**Work instructions:** Lines from the beginning of the material below through the line that has "- → calculadora [rojo] (367 301)" are to be reproduced exactly, but pictures are not.

**Given records:**
★ ★ ★ ★

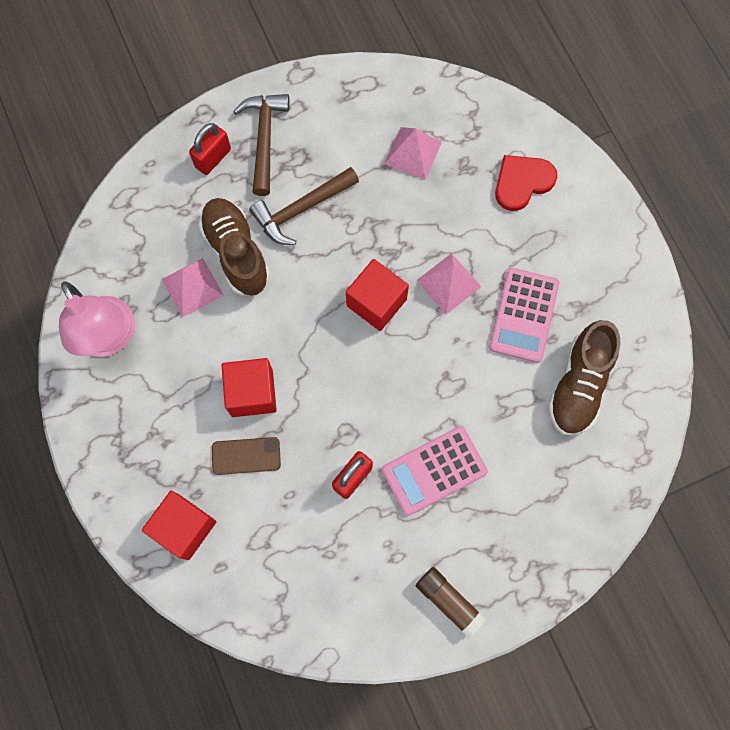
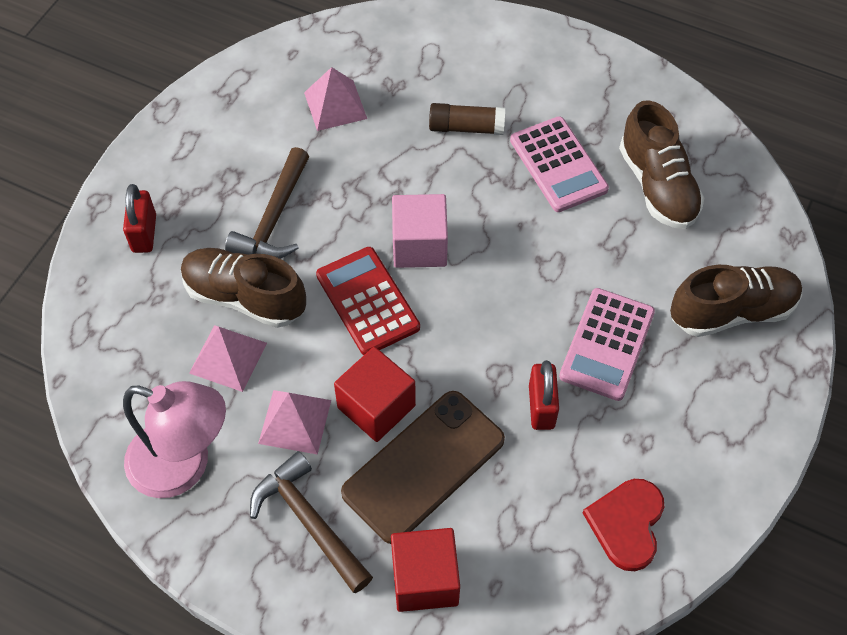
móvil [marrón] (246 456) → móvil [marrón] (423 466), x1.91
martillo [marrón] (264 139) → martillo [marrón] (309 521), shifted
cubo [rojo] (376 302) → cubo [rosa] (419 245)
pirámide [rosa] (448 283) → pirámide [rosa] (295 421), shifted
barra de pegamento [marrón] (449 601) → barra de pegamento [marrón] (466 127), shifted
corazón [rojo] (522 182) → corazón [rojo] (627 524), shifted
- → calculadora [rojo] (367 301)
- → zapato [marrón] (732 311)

★ ★ ★ ★

**Expected answer:**
móvil [marrón] (246 456) → móvil [marrón] (423 466), x1.91
martillo [marrón] (264 139) → martillo [marrón] (309 521), shifted
cubo [rojo] (376 302) → cubo [rosa] (419 245)
pirámide [rosa] (448 283) → pirámide [rosa] (295 421), shifted
barra de pegamento [marrón] (449 601) → barra de pegamento [marrón] (466 127), shifted
corazón [rojo] (522 182) → corazón [rojo] (627 524), shifted
- → calculadora [rojo] (367 301)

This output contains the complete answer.